→ WHAT NEEDS TO BE DONE: Go to the line holding "OLED2: SSD1306 -> SH1106" in the entries below and write out exactly every line down to and including the line holding "LINE3 pin AO: GP10 -> GP12".

┌──

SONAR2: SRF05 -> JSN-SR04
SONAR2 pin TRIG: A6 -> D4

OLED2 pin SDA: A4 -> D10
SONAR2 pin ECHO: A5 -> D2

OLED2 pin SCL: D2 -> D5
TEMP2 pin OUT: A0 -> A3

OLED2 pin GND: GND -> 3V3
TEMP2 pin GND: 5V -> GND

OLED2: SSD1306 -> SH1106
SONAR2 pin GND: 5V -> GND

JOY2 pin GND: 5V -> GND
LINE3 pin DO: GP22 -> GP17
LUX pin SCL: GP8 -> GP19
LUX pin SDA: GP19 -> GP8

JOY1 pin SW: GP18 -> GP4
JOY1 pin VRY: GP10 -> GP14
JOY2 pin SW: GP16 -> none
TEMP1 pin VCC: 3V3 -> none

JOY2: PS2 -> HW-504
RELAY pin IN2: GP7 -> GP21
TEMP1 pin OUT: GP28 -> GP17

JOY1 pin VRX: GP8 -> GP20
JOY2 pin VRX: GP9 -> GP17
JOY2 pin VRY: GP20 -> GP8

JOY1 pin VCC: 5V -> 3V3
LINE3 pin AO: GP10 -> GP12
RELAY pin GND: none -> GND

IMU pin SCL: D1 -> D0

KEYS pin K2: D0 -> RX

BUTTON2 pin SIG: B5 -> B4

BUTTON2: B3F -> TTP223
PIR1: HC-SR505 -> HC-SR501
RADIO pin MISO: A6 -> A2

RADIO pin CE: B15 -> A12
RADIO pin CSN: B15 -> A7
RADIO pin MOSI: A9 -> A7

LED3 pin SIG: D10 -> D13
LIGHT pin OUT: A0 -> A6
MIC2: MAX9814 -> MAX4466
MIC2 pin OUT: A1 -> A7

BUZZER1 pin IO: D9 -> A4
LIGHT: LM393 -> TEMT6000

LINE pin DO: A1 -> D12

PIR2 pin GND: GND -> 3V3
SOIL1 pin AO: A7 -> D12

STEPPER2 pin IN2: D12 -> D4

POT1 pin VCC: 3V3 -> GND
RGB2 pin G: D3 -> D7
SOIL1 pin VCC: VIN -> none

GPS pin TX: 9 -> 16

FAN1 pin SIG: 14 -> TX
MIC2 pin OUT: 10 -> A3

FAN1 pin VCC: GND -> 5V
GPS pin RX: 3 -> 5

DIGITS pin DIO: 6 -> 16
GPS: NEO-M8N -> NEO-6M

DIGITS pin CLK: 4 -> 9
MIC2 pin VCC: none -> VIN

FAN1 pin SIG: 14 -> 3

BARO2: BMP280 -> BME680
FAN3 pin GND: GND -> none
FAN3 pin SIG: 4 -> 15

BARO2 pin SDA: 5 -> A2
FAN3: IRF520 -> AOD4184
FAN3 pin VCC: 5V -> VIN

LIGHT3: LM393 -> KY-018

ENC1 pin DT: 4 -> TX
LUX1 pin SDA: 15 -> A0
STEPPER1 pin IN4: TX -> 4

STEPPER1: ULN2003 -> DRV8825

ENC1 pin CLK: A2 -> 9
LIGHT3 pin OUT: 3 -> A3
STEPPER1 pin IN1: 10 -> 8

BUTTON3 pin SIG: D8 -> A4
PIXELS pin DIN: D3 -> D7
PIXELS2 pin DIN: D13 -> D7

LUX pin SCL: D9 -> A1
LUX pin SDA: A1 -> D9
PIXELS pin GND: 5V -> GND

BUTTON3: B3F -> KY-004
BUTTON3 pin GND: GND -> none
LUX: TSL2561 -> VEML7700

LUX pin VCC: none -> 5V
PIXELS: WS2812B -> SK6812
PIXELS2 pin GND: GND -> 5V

└──

→ SOLUTION TO THIS PROBLEM:
OLED2: SSD1306 -> SH1106
SONAR2 pin GND: 5V -> GND

JOY2 pin GND: 5V -> GND
LINE3 pin DO: GP22 -> GP17
LUX pin SCL: GP8 -> GP19
LUX pin SDA: GP19 -> GP8

JOY1 pin SW: GP18 -> GP4
JOY1 pin VRY: GP10 -> GP14
JOY2 pin SW: GP16 -> none
TEMP1 pin VCC: 3V3 -> none

JOY2: PS2 -> HW-504
RELAY pin IN2: GP7 -> GP21
TEMP1 pin OUT: GP28 -> GP17

JOY1 pin VRX: GP8 -> GP20
JOY2 pin VRX: GP9 -> GP17
JOY2 pin VRY: GP20 -> GP8

JOY1 pin VCC: 5V -> 3V3
LINE3 pin AO: GP10 -> GP12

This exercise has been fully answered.